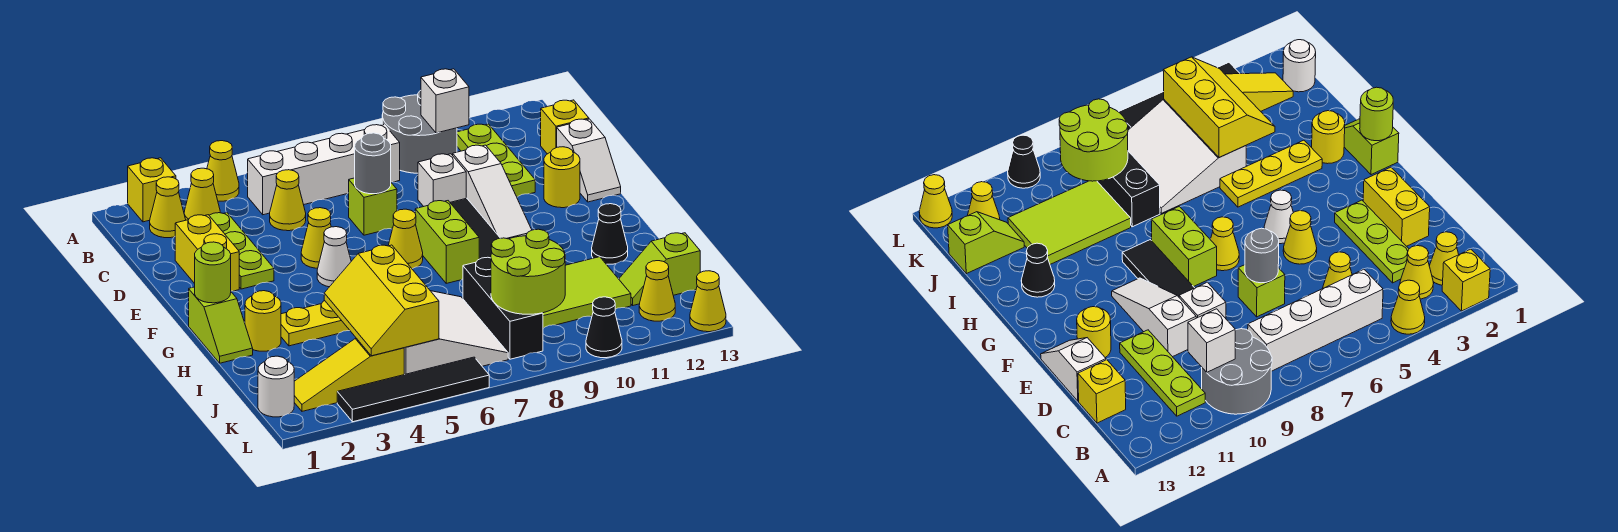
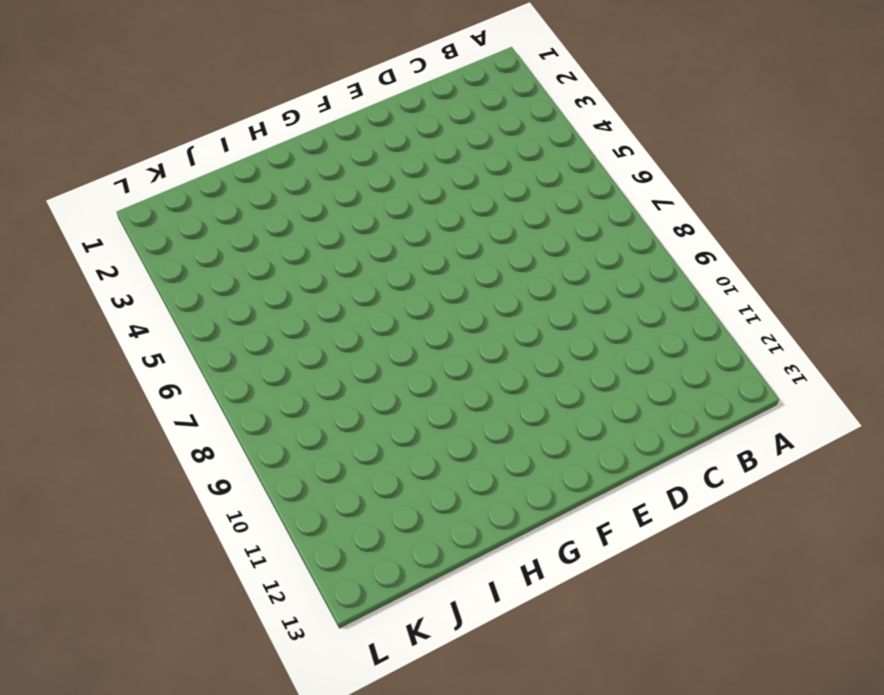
none -> yellow brick A2 level 1
none -> yellow cone A4 level 1
none -> grey round brick A9:B10 level 1
none -> yellow cone B2 level 1

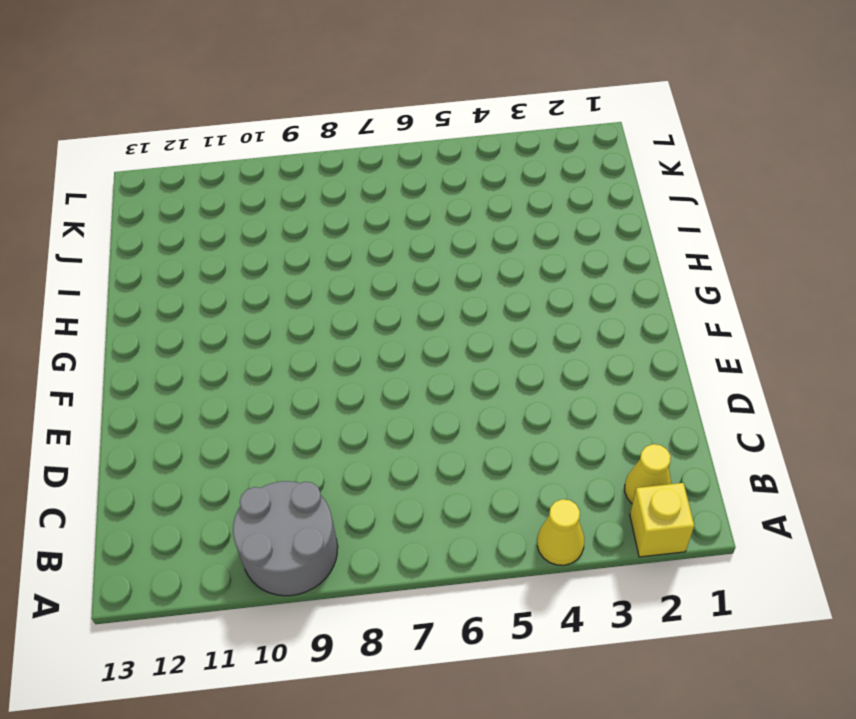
none -> yellow cone B3 level 1
none -> white brick B5:B8 level 1
none -> lime plate B11:D11 level 1
none -> lime plate C3:E3 level 1

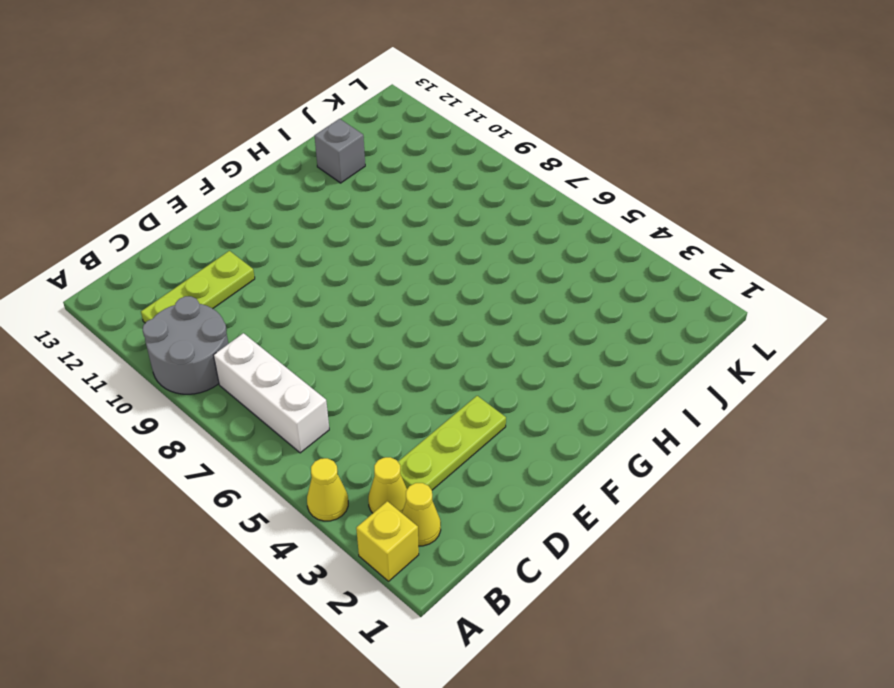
white brick B6:B8 level 1 -> white brick B5:B8 level 1
grey brick I12 level 1 -> none
none -> yellow cone C5 level 1
none -> yellow brick C13 level 1
none -> yellow brick D2:E2 level 1
none -> lime brick D7 level 1

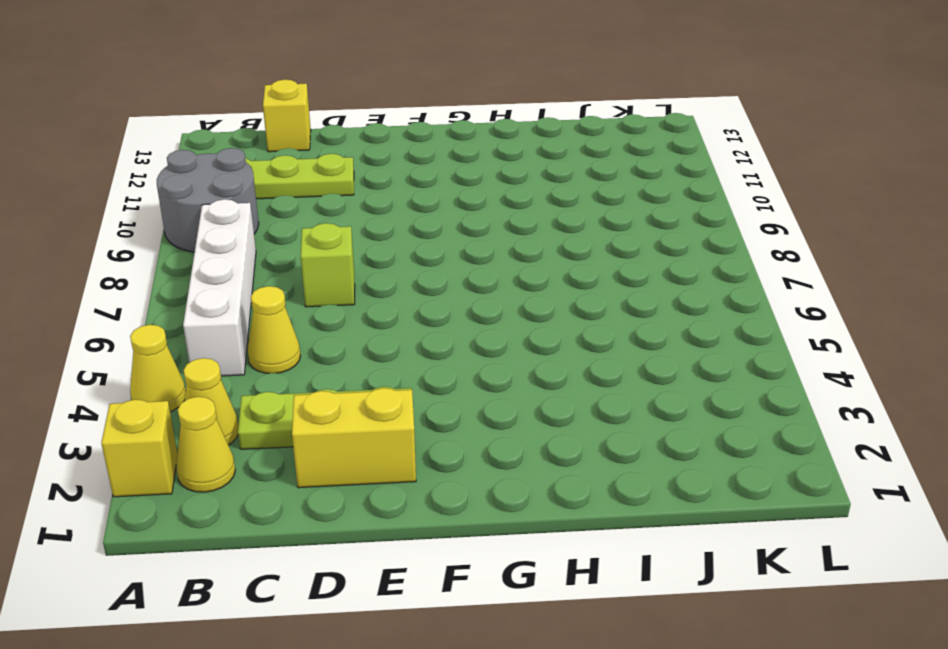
none -> white brick D9 level 1
none -> white slope D10:F10 level 1 top D
none -> white slope D13:E13 level 1 top D
none -> yellow cone E5 level 1

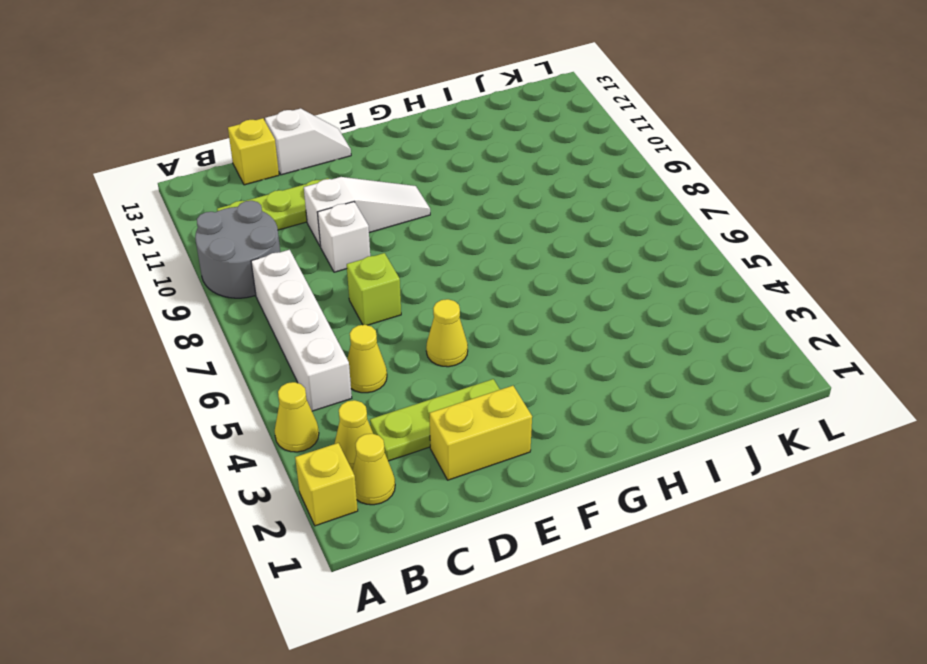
none -> black tile E9:G9 level 1
none -> yellow round brick E12 level 1
none -> white cone F5 level 1
none -> yellow cone F7 level 1

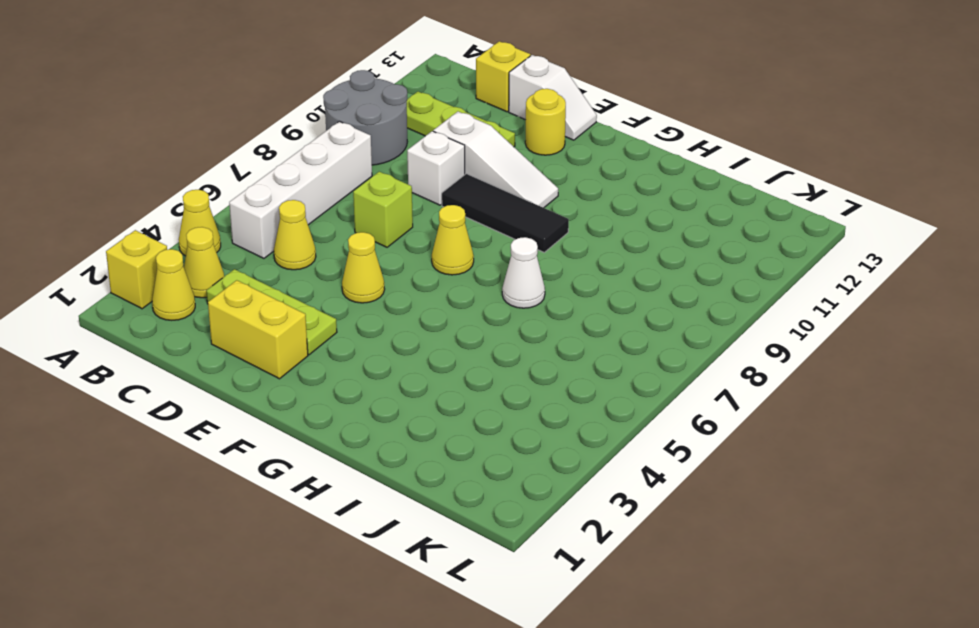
white cone H7 level 1 -> white cone F5 level 1
none -> lime brick F8:G8 level 1
none -> lime slope G1:H1 level 1 top G
none -> yellow round brick H2 level 1
none -> yellow plate H3:H5 level 1

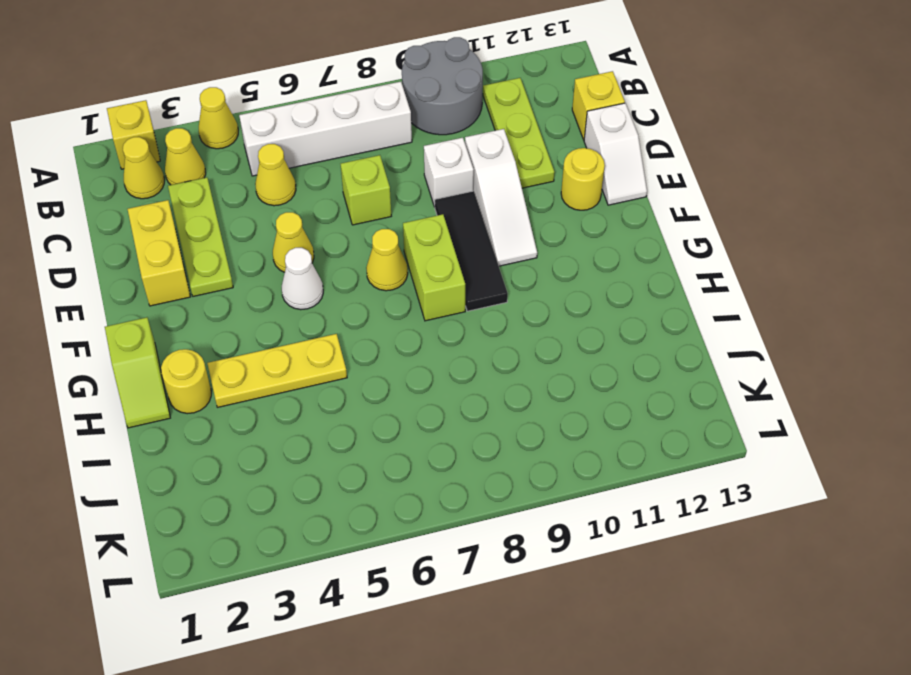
none -> black cone H12 level 1
none -> white slope I5:K7 level 1 top 5
none -> black brick I8:K8 level 1
none -> lime tile I9:J11 level 1

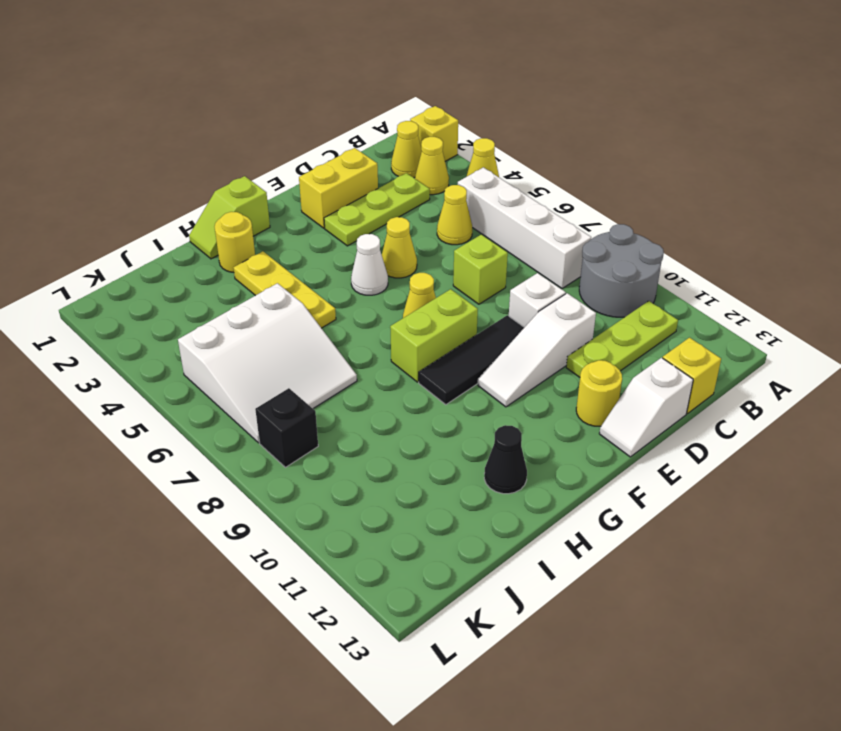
black brick K8 level 1 -> black brick I8:K8 level 1
none -> lime tile I9:J11 level 1
none -> lime slope J12:J13 level 1 top 13
none -> white round brick K1 level 1
none -> yellow slope K2:K4 level 1 top 4

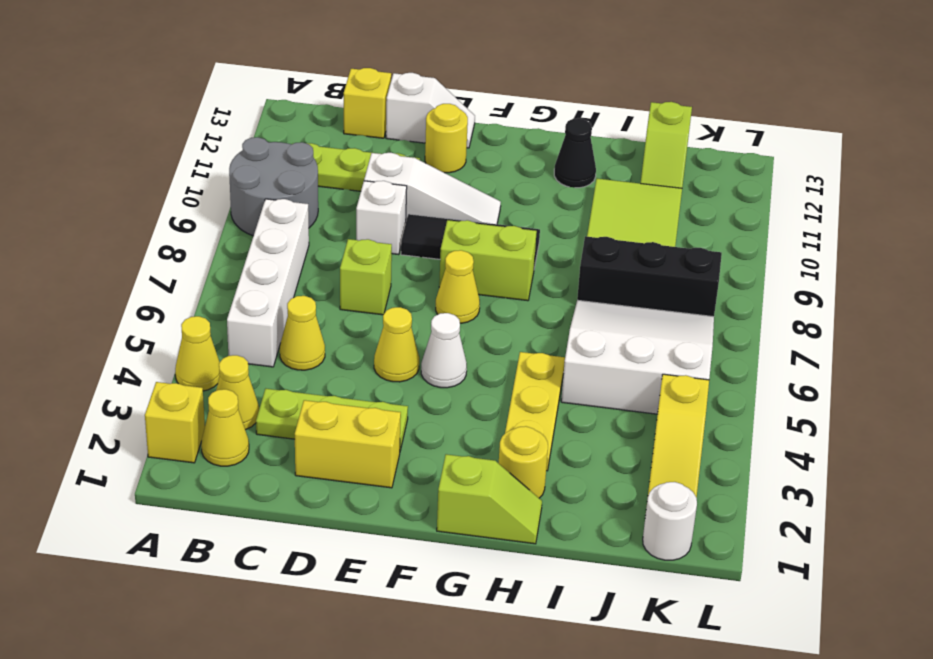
none -> yellow cone K12 level 1
none -> black tile L3:L6 level 1
none -> black cone L10 level 1
none -> yellow cone L13 level 1

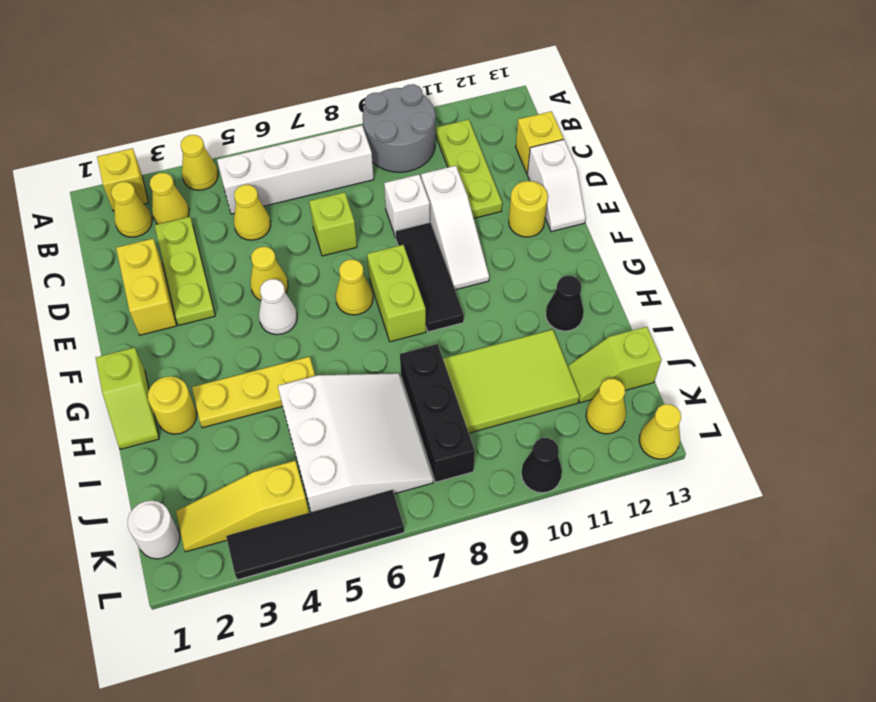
none -> white brick B10 level 2
none -> grey round brick D7 level 2
none -> lime round brick G1 level 2
none -> yellow slope I4:K5 level 2 top 5

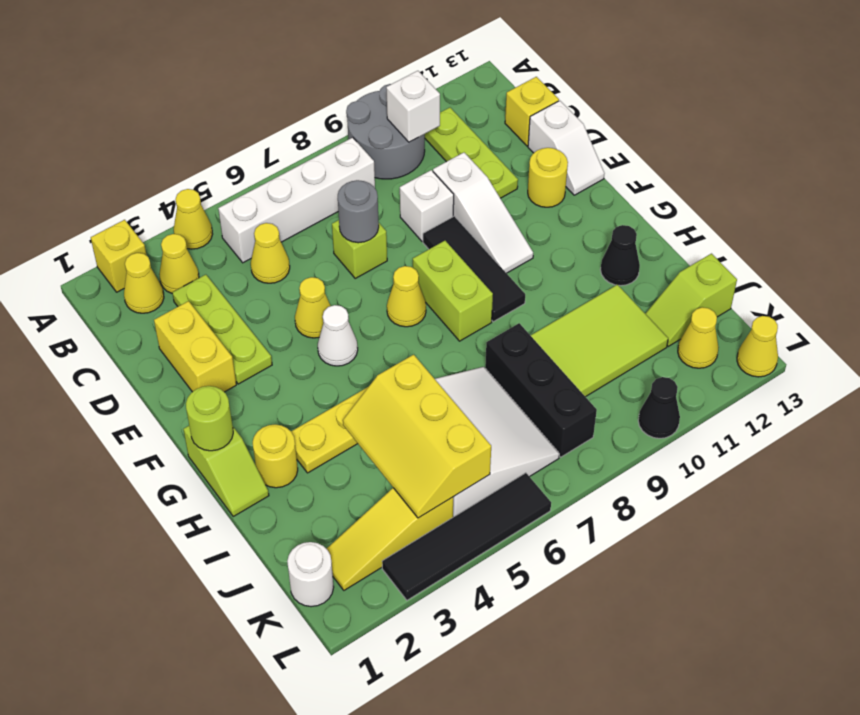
none -> lime round brick J8:K9 level 2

::::::::::

### Task prompt
Would you please show every line of the material above that includes the string "tile"?

### Task output
none -> black tile E9:G9 level 1
none -> lime tile I9:J11 level 1
none -> lime tile I9:J11 level 1
none -> black tile L3:L6 level 1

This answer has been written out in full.